→ Task brief
Could you repeat all of the entries exactly, leaving out any pictures?

→ Source material
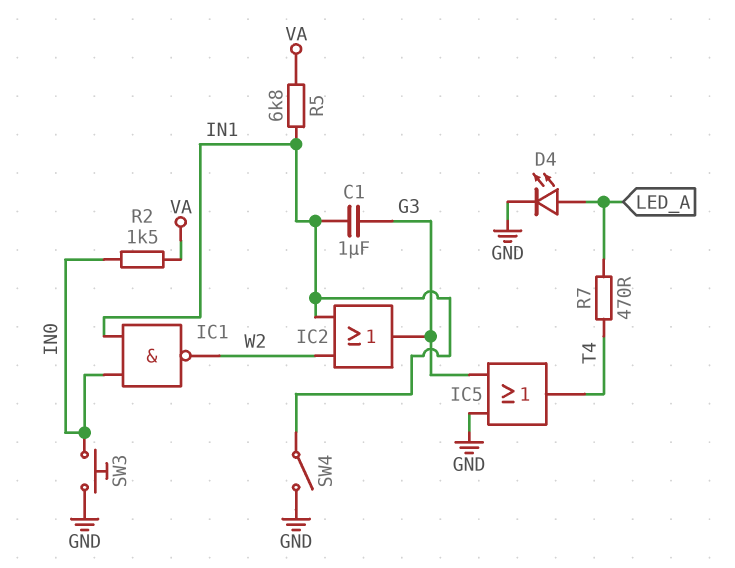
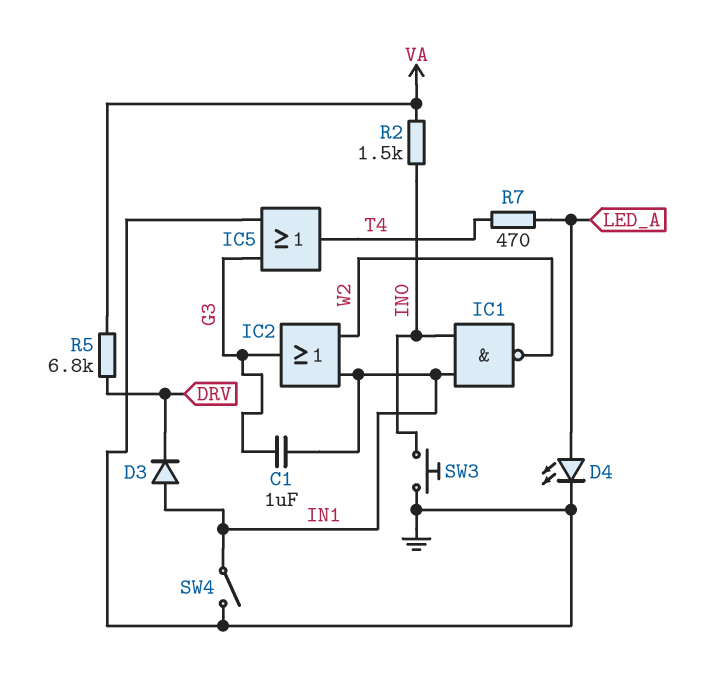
D3: none -> diode (A IN1, K DRV)
R5: 6.8k (IN1, VA) -> 6.8k (DRV, VA)

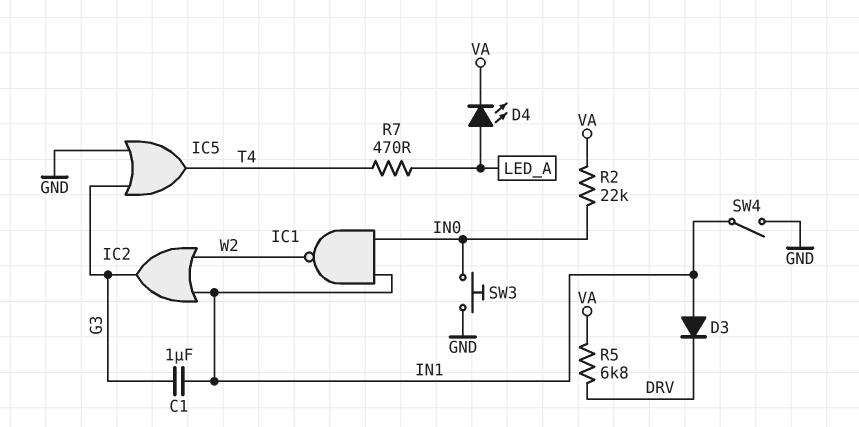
D4: LED (A LED_A, K GND) -> LED (A LED_A, K VA)
R2: 1.5k (IN0, VA) -> 22k (IN0, VA)

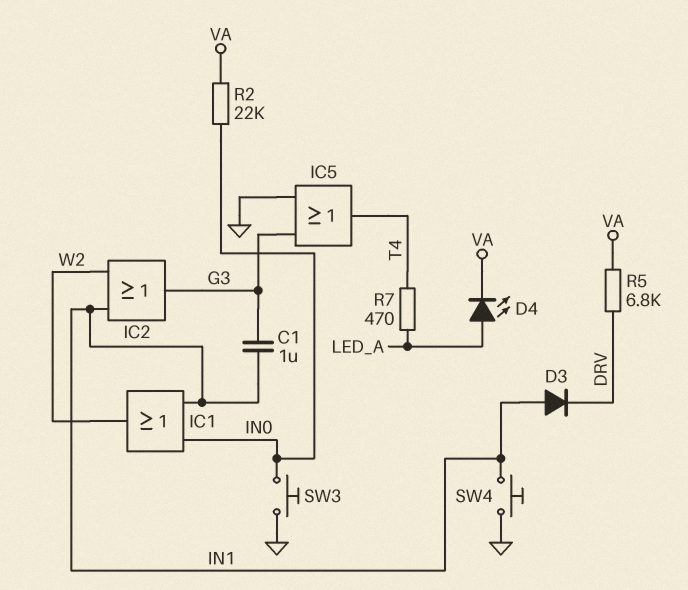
IC1: NAND (in IN0, in IN1, out W2) -> OR (in IN0, in IN1, out W2)
SW4: switch (GND, IN1) -> button (GND, IN1)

→ Written answer
D3: none -> diode (A IN1, K DRV)
R5: 6.8k (IN1, VA) -> 6.8k (DRV, VA)

D4: LED (A LED_A, K GND) -> LED (A LED_A, K VA)
R2: 1.5k (IN0, VA) -> 22k (IN0, VA)

IC1: NAND (in IN0, in IN1, out W2) -> OR (in IN0, in IN1, out W2)
SW4: switch (GND, IN1) -> button (GND, IN1)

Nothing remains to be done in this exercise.